>> START

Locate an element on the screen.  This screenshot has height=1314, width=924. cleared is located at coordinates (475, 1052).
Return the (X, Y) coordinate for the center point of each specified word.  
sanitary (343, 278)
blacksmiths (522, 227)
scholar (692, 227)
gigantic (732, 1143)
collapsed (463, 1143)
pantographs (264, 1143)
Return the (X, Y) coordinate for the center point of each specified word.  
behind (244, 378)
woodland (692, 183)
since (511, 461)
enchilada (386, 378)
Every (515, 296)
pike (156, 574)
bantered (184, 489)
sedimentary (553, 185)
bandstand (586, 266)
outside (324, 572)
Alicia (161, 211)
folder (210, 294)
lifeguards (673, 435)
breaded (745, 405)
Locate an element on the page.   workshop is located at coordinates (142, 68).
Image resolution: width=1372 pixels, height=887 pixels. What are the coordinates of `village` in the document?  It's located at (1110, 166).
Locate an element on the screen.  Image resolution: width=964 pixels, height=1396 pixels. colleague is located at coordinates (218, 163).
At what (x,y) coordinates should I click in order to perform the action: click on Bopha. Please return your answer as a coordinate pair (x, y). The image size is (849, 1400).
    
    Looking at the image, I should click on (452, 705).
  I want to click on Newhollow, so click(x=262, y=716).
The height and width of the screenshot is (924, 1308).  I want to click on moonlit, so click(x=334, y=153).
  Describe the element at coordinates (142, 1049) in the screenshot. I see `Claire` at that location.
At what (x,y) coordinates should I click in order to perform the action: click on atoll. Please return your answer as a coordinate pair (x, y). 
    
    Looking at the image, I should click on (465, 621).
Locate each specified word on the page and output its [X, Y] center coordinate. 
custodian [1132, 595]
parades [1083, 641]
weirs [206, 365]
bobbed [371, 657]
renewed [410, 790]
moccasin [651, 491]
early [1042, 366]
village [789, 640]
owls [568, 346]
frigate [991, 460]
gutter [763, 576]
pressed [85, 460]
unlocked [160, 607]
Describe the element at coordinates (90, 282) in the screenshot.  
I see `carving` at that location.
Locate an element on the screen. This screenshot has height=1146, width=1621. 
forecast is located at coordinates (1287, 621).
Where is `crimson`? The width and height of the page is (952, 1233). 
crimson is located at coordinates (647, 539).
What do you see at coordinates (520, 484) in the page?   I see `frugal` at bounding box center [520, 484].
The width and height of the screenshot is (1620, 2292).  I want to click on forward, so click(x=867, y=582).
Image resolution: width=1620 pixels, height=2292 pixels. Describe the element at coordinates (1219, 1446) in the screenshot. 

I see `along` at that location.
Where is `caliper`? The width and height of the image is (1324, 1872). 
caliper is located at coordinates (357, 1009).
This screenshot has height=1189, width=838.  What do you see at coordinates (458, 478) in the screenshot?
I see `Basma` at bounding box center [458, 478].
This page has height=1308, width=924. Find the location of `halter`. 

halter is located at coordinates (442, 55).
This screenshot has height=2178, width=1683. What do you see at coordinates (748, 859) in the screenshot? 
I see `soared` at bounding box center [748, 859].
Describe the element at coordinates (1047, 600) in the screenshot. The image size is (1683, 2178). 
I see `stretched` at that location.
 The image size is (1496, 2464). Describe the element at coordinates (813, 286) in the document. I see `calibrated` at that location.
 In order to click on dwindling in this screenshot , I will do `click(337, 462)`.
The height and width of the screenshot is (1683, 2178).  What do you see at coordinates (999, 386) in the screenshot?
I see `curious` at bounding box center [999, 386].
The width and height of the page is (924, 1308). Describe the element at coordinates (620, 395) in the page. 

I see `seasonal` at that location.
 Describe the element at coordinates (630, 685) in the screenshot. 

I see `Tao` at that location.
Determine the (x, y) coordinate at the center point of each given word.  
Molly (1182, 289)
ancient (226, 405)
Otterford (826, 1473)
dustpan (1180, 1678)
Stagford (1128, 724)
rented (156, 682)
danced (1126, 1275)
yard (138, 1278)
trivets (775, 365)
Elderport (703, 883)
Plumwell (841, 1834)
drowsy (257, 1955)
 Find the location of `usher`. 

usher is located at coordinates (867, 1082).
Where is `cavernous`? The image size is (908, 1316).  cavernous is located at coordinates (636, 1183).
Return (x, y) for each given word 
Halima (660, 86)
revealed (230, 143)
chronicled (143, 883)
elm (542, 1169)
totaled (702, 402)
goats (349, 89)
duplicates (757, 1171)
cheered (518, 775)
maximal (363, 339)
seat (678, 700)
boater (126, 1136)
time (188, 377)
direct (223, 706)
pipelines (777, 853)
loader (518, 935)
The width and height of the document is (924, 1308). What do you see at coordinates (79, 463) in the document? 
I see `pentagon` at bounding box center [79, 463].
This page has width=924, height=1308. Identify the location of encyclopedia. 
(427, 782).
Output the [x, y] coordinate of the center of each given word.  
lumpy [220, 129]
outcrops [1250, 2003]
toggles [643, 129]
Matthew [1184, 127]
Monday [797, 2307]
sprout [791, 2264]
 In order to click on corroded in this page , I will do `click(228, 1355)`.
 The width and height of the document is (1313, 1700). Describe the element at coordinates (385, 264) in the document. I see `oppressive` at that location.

>> END

Write out every one of the records above word for word, with nothing added or left out.

### Full solution
Locate an element on the screen.  This screenshot has height=1314, width=924. cleared is located at coordinates (475, 1052).
Return the (X, Y) coordinate for the center point of each specified word.  
sanitary (343, 278)
blacksmiths (522, 227)
scholar (692, 227)
gigantic (732, 1143)
collapsed (463, 1143)
pantographs (264, 1143)
Return the (X, Y) coordinate for the center point of each specified word.  
behind (244, 378)
woodland (692, 183)
since (511, 461)
enchilada (386, 378)
Every (515, 296)
pike (156, 574)
bantered (184, 489)
sedimentary (553, 185)
bandstand (586, 266)
outside (324, 572)
Alicia (161, 211)
folder (210, 294)
lifeguards (673, 435)
breaded (745, 405)
Locate an element on the page.   workshop is located at coordinates (142, 68).
Image resolution: width=1372 pixels, height=887 pixels. What are the coordinates of `village` in the document?  It's located at (1110, 166).
Locate an element on the screen.  Image resolution: width=964 pixels, height=1396 pixels. colleague is located at coordinates (218, 163).
At what (x,y) coordinates should I click in order to perform the action: click on Bopha. Please return your answer as a coordinate pair (x, y). The image size is (849, 1400).
    
    Looking at the image, I should click on (452, 705).
  I want to click on Newhollow, so click(x=262, y=716).
The height and width of the screenshot is (924, 1308).  I want to click on moonlit, so click(x=334, y=153).
  Describe the element at coordinates (142, 1049) in the screenshot. I see `Claire` at that location.
At what (x,y) coordinates should I click in order to perform the action: click on atoll. Please return your answer as a coordinate pair (x, y). 
    
    Looking at the image, I should click on (465, 621).
Locate each specified word on the page and output its [X, Y] center coordinate. 
custodian [1132, 595]
parades [1083, 641]
weirs [206, 365]
bobbed [371, 657]
renewed [410, 790]
moccasin [651, 491]
early [1042, 366]
village [789, 640]
owls [568, 346]
frigate [991, 460]
gutter [763, 576]
pressed [85, 460]
unlocked [160, 607]
Describe the element at coordinates (90, 282) in the screenshot.  
I see `carving` at that location.
Locate an element on the screen. This screenshot has height=1146, width=1621. 
forecast is located at coordinates (1287, 621).
Where is `crimson`? The width and height of the page is (952, 1233). 
crimson is located at coordinates (647, 539).
What do you see at coordinates (520, 484) in the page?   I see `frugal` at bounding box center [520, 484].
The width and height of the screenshot is (1620, 2292).  I want to click on forward, so click(x=867, y=582).
Image resolution: width=1620 pixels, height=2292 pixels. Describe the element at coordinates (1219, 1446) in the screenshot. 

I see `along` at that location.
Where is `caliper`? The width and height of the image is (1324, 1872). 
caliper is located at coordinates (357, 1009).
This screenshot has height=1189, width=838.  What do you see at coordinates (458, 478) in the screenshot?
I see `Basma` at bounding box center [458, 478].
This page has height=1308, width=924. Find the location of `halter`. 

halter is located at coordinates (442, 55).
This screenshot has height=2178, width=1683. What do you see at coordinates (748, 859) in the screenshot? 
I see `soared` at bounding box center [748, 859].
Describe the element at coordinates (1047, 600) in the screenshot. The image size is (1683, 2178). 
I see `stretched` at that location.
 The image size is (1496, 2464). Describe the element at coordinates (813, 286) in the document. I see `calibrated` at that location.
 In order to click on dwindling in this screenshot , I will do `click(337, 462)`.
The height and width of the screenshot is (1683, 2178).  What do you see at coordinates (999, 386) in the screenshot?
I see `curious` at bounding box center [999, 386].
The width and height of the page is (924, 1308). Describe the element at coordinates (620, 395) in the page. 

I see `seasonal` at that location.
 Describe the element at coordinates (630, 685) in the screenshot. 

I see `Tao` at that location.
Determine the (x, y) coordinate at the center point of each given word.  
Molly (1182, 289)
ancient (226, 405)
Otterford (826, 1473)
dustpan (1180, 1678)
Stagford (1128, 724)
rented (156, 682)
danced (1126, 1275)
yard (138, 1278)
trivets (775, 365)
Elderport (703, 883)
Plumwell (841, 1834)
drowsy (257, 1955)
 Find the location of `usher`. 

usher is located at coordinates (867, 1082).
Where is `cavernous`? The image size is (908, 1316).  cavernous is located at coordinates (636, 1183).
Return (x, y) for each given word 
Halima (660, 86)
revealed (230, 143)
chronicled (143, 883)
elm (542, 1169)
totaled (702, 402)
goats (349, 89)
duplicates (757, 1171)
cheered (518, 775)
maximal (363, 339)
seat (678, 700)
boater (126, 1136)
time (188, 377)
direct (223, 706)
pipelines (777, 853)
loader (518, 935)
The width and height of the document is (924, 1308). What do you see at coordinates (79, 463) in the document? 
I see `pentagon` at bounding box center [79, 463].
This page has width=924, height=1308. Identify the location of encyclopedia. 
(427, 782).
Output the [x, y] coordinate of the center of each given word.  
lumpy [220, 129]
outcrops [1250, 2003]
toggles [643, 129]
Matthew [1184, 127]
Monday [797, 2307]
sprout [791, 2264]
 In order to click on corroded in this page , I will do `click(228, 1355)`.
 The width and height of the document is (1313, 1700). Describe the element at coordinates (385, 264) in the document. I see `oppressive` at that location.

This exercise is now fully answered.